The response should repeat word for word every line below from the one with "436 392 482" to the one with "188 807 210", inclusive, and nothing else; leave pictures out.

[Object change listings]

★ ★ ★ ★ ★ ★ ★

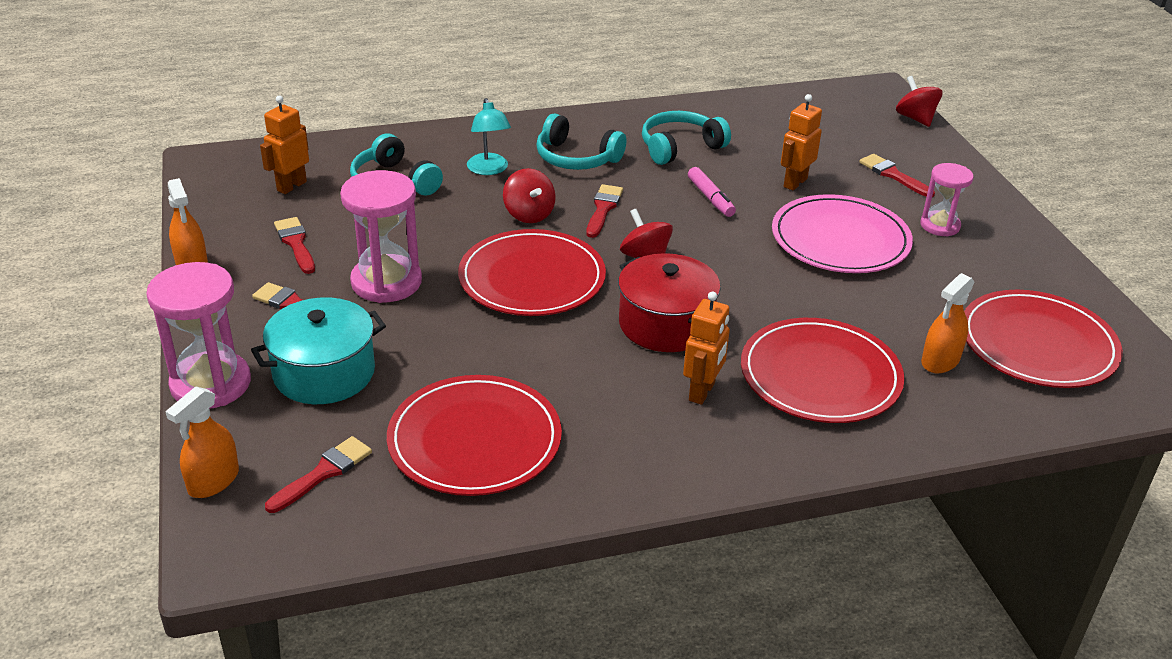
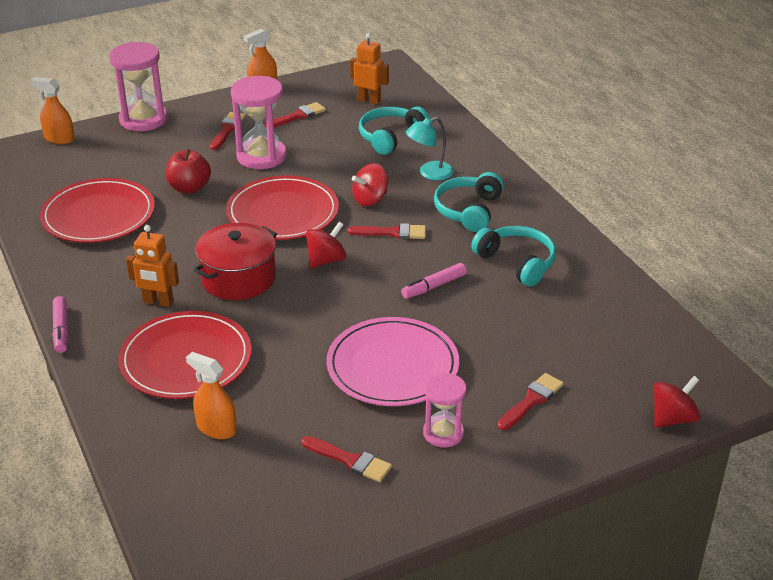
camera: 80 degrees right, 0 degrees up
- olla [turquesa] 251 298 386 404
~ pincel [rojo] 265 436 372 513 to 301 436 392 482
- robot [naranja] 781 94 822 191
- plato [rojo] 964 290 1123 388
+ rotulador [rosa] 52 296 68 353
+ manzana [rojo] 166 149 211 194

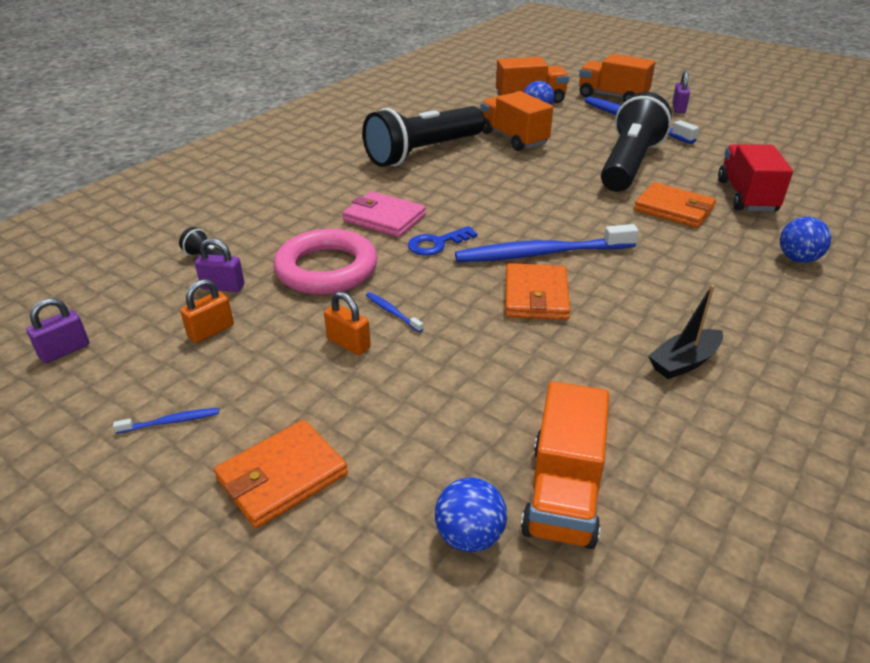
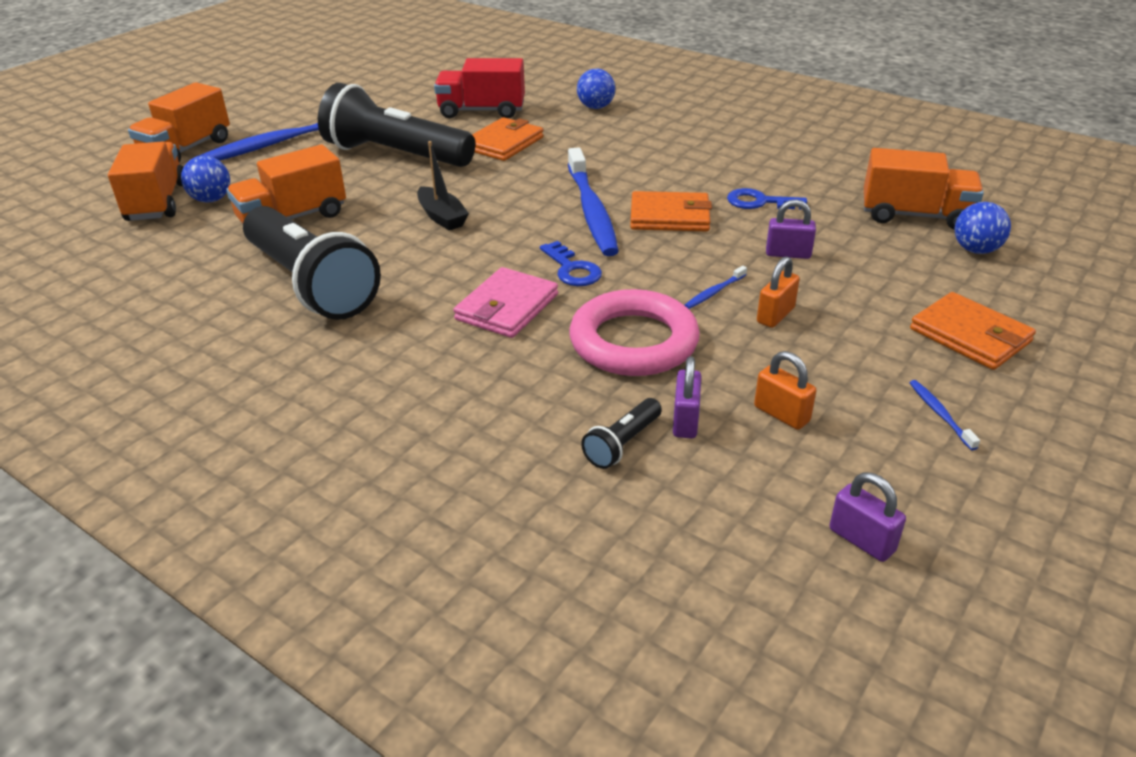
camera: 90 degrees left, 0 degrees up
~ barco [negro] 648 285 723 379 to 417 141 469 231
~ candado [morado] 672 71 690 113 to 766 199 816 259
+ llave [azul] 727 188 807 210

★ ★ ★ ★ ★ ★ ★

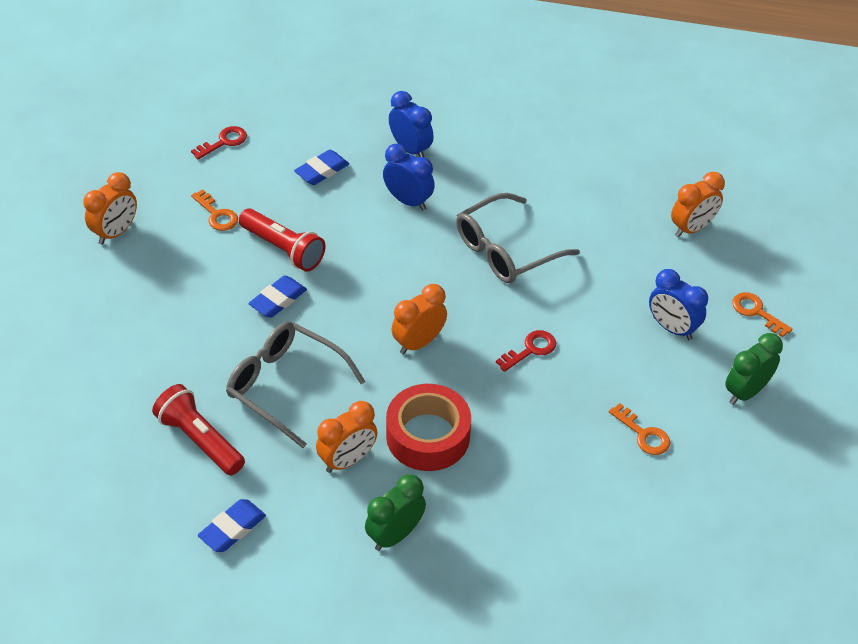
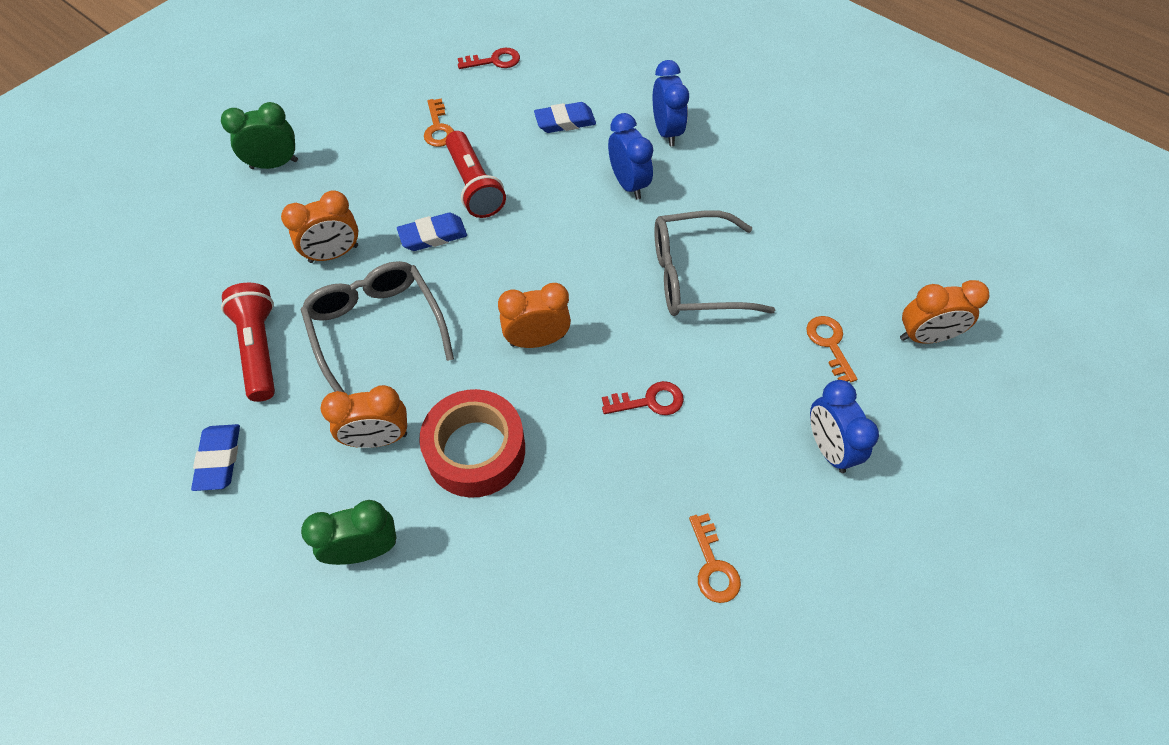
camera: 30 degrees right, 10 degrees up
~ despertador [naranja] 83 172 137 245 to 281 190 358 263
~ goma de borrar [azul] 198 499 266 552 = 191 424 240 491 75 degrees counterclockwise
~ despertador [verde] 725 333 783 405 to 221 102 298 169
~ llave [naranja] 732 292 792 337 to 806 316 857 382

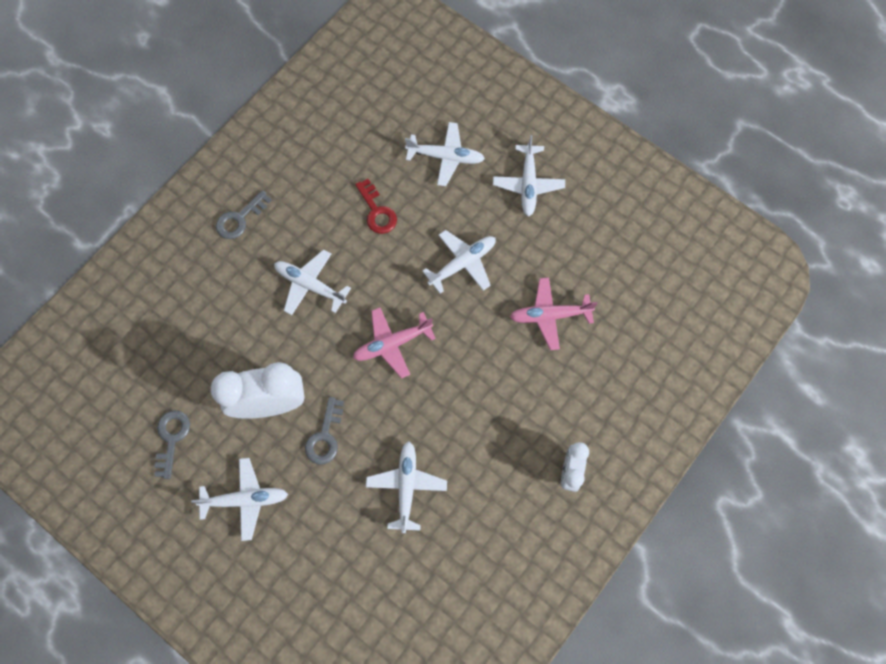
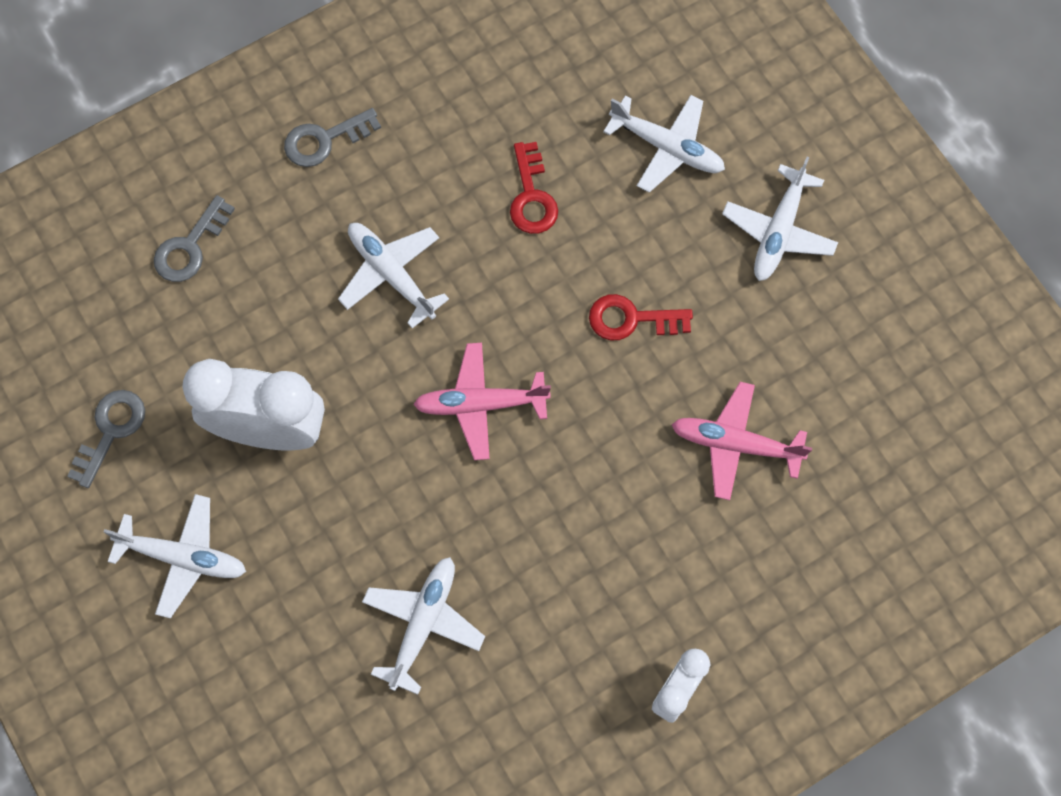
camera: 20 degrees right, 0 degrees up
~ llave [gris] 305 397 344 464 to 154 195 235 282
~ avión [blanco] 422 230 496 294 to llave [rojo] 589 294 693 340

★ ★ ★ ★ ★ ★ ★

» **Output below**
~ pincel [rojo] 265 436 372 513 to 301 436 392 482
- robot [naranja] 781 94 822 191
- plato [rojo] 964 290 1123 388
+ rotulador [rosa] 52 296 68 353
+ manzana [rojo] 166 149 211 194

camera: 90 degrees left, 0 degrees up
~ barco [negro] 648 285 723 379 to 417 141 469 231
~ candado [morado] 672 71 690 113 to 766 199 816 259
+ llave [azul] 727 188 807 210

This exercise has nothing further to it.